**What needs to be done:**
Among the entries below, please repeat exactly and only the lines from the line containing "brown line: (152, 67) -> (132, 62), moved" to the line containing "blue square: (1374, 534)", both lines included.

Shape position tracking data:
◇ ◇ ◇
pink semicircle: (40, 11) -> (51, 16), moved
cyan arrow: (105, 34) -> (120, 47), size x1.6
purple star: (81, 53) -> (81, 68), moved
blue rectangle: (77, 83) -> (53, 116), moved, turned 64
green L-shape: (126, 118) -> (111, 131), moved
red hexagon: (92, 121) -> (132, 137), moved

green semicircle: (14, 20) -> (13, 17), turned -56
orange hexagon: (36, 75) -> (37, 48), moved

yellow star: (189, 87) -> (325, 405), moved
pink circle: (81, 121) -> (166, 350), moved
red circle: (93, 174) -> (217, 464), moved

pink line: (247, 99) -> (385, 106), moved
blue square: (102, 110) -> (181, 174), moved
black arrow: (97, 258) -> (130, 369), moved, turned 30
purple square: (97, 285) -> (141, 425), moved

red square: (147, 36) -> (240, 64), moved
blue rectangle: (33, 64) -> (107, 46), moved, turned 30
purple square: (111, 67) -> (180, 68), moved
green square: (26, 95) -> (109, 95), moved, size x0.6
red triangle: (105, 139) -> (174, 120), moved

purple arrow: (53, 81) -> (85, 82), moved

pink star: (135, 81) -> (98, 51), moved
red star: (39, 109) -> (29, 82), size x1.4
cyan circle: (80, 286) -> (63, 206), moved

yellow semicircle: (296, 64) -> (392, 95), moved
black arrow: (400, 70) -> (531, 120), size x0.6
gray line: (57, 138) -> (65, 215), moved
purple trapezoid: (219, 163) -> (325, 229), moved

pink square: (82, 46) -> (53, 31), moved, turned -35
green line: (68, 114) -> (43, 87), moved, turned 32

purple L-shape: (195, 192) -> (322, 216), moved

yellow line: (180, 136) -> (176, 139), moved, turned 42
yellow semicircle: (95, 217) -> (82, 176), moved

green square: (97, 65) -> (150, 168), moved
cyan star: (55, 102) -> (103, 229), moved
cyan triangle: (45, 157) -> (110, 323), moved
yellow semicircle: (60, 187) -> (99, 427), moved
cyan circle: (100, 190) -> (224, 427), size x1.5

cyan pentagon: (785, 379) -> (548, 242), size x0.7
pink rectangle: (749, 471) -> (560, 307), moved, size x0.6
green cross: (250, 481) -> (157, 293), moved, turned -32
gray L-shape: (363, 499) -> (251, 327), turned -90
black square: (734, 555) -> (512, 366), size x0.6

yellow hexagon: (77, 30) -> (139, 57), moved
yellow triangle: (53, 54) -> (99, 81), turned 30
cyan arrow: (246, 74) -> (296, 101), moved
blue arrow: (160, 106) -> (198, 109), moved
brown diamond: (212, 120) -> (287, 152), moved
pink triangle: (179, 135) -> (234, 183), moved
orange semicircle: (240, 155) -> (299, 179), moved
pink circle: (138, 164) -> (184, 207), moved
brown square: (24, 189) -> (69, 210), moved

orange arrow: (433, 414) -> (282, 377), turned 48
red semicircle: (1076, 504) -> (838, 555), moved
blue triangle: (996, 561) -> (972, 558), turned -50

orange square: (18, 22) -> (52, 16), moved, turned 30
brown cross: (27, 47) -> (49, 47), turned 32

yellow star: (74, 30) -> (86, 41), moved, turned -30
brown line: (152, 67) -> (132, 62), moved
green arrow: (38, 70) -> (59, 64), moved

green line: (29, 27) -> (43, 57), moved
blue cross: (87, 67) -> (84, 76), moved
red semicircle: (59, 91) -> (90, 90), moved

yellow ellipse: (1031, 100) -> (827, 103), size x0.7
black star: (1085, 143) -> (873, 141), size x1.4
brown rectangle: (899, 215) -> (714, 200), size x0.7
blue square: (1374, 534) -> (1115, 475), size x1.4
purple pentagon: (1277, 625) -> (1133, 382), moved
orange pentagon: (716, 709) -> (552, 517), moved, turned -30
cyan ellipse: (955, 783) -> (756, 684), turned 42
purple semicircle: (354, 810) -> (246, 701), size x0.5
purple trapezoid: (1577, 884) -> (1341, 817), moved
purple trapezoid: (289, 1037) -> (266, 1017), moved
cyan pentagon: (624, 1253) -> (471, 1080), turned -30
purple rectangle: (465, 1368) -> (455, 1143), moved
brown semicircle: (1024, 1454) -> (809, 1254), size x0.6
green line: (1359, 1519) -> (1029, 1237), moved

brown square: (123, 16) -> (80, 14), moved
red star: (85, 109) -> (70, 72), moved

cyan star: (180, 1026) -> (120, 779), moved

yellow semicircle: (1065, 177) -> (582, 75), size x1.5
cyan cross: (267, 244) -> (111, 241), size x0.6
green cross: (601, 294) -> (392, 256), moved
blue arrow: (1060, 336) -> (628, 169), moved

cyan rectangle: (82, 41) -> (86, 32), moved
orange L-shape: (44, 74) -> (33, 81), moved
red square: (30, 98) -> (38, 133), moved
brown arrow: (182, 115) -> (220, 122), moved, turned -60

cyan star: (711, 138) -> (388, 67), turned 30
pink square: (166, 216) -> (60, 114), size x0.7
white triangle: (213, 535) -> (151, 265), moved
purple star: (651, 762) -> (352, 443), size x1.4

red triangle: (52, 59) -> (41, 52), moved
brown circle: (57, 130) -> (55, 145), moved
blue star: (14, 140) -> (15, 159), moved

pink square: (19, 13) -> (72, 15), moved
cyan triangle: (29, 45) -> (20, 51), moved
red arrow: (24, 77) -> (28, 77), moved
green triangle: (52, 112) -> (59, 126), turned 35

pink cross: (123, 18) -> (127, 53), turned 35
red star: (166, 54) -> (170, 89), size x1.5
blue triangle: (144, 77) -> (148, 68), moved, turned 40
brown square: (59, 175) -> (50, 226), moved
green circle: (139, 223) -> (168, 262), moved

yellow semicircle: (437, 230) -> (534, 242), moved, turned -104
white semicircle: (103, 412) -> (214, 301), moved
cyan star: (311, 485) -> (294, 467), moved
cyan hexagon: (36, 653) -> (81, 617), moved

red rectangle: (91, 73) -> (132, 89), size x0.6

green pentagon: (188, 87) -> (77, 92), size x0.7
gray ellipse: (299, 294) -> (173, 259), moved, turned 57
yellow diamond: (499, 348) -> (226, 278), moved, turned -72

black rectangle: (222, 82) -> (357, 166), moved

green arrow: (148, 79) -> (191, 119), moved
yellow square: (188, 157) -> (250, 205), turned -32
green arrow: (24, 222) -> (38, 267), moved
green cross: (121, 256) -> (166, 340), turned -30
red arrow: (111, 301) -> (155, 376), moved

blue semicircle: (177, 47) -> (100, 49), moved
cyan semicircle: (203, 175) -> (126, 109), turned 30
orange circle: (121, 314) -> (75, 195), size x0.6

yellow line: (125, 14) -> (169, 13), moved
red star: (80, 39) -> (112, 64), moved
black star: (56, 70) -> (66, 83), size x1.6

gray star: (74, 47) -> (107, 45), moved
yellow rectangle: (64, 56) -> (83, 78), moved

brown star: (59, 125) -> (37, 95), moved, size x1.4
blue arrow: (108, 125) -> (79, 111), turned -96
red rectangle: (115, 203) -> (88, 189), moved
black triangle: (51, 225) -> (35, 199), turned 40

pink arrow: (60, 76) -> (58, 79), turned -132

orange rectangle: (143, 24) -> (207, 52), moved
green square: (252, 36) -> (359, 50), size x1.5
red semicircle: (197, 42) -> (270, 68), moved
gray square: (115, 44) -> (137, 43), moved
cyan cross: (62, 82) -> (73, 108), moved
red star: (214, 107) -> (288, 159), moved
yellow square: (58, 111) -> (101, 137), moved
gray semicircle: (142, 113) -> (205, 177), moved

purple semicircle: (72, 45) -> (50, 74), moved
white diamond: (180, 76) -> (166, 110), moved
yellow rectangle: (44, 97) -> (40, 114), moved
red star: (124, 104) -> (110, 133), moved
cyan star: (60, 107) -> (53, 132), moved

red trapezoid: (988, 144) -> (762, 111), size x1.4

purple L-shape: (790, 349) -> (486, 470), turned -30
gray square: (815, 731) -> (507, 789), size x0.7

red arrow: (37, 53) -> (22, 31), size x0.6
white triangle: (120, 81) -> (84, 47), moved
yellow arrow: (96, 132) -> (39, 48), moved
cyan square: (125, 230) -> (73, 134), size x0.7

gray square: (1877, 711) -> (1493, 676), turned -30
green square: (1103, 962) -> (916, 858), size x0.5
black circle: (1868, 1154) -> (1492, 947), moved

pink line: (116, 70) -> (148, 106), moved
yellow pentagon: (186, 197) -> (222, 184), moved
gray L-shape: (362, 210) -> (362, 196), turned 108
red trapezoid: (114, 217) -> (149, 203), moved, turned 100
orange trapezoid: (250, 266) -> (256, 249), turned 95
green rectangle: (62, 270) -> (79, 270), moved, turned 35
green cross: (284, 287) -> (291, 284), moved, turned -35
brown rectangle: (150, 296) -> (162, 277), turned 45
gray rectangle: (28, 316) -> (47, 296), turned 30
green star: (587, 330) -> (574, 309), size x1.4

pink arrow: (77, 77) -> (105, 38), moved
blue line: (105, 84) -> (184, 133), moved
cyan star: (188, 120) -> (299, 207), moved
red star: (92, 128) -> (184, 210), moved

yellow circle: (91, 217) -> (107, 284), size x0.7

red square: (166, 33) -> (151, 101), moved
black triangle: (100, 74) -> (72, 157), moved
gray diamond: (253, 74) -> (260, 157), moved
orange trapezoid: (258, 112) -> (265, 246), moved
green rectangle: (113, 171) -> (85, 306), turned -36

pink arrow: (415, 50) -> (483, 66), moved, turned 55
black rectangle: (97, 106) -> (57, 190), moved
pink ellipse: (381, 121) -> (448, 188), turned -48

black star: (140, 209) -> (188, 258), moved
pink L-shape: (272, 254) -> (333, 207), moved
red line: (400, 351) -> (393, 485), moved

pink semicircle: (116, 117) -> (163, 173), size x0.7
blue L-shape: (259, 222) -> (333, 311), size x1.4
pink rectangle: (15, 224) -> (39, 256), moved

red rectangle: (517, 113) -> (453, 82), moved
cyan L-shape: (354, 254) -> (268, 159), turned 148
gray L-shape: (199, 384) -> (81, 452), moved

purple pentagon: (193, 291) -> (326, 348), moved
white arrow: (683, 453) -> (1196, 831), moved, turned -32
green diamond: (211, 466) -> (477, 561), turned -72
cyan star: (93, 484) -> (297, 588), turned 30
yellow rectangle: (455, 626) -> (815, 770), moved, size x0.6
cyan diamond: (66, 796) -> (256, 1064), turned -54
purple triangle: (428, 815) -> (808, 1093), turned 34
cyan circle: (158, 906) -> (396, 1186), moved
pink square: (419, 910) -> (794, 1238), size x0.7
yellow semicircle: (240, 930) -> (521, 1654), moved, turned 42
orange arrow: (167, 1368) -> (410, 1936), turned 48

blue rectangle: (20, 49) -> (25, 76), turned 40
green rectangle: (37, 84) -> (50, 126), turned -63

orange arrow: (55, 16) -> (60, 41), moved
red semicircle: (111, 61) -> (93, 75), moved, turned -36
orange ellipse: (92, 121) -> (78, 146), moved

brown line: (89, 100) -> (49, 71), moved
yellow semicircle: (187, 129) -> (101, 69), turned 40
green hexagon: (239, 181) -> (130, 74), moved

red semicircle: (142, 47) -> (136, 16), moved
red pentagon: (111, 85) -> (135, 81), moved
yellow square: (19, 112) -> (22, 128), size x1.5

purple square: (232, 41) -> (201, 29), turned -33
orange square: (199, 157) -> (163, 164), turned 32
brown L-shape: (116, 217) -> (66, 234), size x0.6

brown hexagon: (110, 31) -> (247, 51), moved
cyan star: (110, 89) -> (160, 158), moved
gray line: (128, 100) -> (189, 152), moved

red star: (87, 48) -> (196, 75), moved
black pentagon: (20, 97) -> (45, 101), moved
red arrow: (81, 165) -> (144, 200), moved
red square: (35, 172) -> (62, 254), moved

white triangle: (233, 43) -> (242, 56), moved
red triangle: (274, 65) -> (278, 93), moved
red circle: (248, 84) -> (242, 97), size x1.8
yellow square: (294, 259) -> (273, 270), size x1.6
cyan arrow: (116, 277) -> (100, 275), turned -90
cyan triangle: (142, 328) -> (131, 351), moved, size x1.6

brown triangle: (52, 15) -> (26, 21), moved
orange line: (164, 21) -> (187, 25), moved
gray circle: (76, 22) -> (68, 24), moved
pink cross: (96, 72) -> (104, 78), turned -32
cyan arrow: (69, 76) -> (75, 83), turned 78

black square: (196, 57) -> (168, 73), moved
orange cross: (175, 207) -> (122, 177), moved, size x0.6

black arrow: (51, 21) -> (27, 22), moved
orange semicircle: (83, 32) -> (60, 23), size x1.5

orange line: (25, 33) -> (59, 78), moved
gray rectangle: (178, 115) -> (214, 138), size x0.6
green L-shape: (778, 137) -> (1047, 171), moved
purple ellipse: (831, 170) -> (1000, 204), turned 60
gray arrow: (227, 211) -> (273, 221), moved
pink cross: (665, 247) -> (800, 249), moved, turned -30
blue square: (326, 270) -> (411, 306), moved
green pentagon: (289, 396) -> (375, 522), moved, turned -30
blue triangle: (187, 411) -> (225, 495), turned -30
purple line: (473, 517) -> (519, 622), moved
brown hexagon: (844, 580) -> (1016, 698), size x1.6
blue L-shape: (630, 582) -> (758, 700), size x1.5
◇ ◇ ◇
**Answer for this exercise:**
brown line: (152, 67) -> (132, 62), moved
green arrow: (38, 70) -> (59, 64), moved

green line: (29, 27) -> (43, 57), moved
blue cross: (87, 67) -> (84, 76), moved
red semicircle: (59, 91) -> (90, 90), moved

yellow ellipse: (1031, 100) -> (827, 103), size x0.7
black star: (1085, 143) -> (873, 141), size x1.4
brown rectangle: (899, 215) -> (714, 200), size x0.7
blue square: (1374, 534) -> (1115, 475), size x1.4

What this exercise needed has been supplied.